··· Source records

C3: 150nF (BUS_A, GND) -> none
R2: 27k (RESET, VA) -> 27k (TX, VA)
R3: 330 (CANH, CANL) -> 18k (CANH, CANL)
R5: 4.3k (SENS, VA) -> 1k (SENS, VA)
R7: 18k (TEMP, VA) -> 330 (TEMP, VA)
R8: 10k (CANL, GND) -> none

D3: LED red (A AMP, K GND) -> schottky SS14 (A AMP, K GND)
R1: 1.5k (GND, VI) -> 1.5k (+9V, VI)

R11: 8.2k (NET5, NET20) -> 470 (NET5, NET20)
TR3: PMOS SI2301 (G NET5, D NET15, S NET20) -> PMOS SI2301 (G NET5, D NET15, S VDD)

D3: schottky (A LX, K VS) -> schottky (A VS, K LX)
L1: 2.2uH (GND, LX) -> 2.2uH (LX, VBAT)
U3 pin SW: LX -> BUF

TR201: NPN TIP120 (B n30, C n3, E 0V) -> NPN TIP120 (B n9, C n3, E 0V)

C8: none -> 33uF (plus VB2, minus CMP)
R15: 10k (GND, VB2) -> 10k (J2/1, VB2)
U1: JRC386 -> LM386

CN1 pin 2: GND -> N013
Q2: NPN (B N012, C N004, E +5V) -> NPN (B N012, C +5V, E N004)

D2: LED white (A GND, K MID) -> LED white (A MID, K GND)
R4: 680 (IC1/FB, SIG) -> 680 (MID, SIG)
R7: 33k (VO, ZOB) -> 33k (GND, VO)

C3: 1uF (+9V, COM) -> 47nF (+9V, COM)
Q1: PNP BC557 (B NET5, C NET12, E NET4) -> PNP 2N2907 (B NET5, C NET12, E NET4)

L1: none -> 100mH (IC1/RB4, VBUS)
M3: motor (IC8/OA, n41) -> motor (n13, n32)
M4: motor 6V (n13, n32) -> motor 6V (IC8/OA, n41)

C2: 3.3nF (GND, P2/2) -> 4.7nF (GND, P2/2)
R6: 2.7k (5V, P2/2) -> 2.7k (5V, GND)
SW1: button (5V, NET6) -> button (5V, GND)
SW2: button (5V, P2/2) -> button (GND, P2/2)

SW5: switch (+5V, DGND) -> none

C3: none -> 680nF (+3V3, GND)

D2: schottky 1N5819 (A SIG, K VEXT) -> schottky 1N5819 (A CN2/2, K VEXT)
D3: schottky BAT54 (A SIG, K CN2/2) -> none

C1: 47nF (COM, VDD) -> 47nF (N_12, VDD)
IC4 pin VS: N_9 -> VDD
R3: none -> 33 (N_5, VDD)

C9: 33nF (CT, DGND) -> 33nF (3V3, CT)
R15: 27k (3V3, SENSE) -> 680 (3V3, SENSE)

······

Activity
Each line of the listing must be transcribed precisely as it appears.

Result of the exercise
C3: 150nF (BUS_A, GND) -> none
R2: 27k (RESET, VA) -> 27k (TX, VA)
R3: 330 (CANH, CANL) -> 18k (CANH, CANL)
R5: 4.3k (SENS, VA) -> 1k (SENS, VA)
R7: 18k (TEMP, VA) -> 330 (TEMP, VA)
R8: 10k (CANL, GND) -> none

D3: LED red (A AMP, K GND) -> schottky SS14 (A AMP, K GND)
R1: 1.5k (GND, VI) -> 1.5k (+9V, VI)

R11: 8.2k (NET5, NET20) -> 470 (NET5, NET20)
TR3: PMOS SI2301 (G NET5, D NET15, S NET20) -> PMOS SI2301 (G NET5, D NET15, S VDD)

D3: schottky (A LX, K VS) -> schottky (A VS, K LX)
L1: 2.2uH (GND, LX) -> 2.2uH (LX, VBAT)
U3 pin SW: LX -> BUF

TR201: NPN TIP120 (B n30, C n3, E 0V) -> NPN TIP120 (B n9, C n3, E 0V)

C8: none -> 33uF (plus VB2, minus CMP)
R15: 10k (GND, VB2) -> 10k (J2/1, VB2)
U1: JRC386 -> LM386

CN1 pin 2: GND -> N013
Q2: NPN (B N012, C N004, E +5V) -> NPN (B N012, C +5V, E N004)

D2: LED white (A GND, K MID) -> LED white (A MID, K GND)
R4: 680 (IC1/FB, SIG) -> 680 (MID, SIG)
R7: 33k (VO, ZOB) -> 33k (GND, VO)

C3: 1uF (+9V, COM) -> 47nF (+9V, COM)
Q1: PNP BC557 (B NET5, C NET12, E NET4) -> PNP 2N2907 (B NET5, C NET12, E NET4)

L1: none -> 100mH (IC1/RB4, VBUS)
M3: motor (IC8/OA, n41) -> motor (n13, n32)
M4: motor 6V (n13, n32) -> motor 6V (IC8/OA, n41)

C2: 3.3nF (GND, P2/2) -> 4.7nF (GND, P2/2)
R6: 2.7k (5V, P2/2) -> 2.7k (5V, GND)
SW1: button (5V, NET6) -> button (5V, GND)
SW2: button (5V, P2/2) -> button (GND, P2/2)

SW5: switch (+5V, DGND) -> none

C3: none -> 680nF (+3V3, GND)

D2: schottky 1N5819 (A SIG, K VEXT) -> schottky 1N5819 (A CN2/2, K VEXT)
D3: schottky BAT54 (A SIG, K CN2/2) -> none

C1: 47nF (COM, VDD) -> 47nF (N_12, VDD)
IC4 pin VS: N_9 -> VDD
R3: none -> 33 (N_5, VDD)

C9: 33nF (CT, DGND) -> 33nF (3V3, CT)
R15: 27k (3V3, SENSE) -> 680 (3V3, SENSE)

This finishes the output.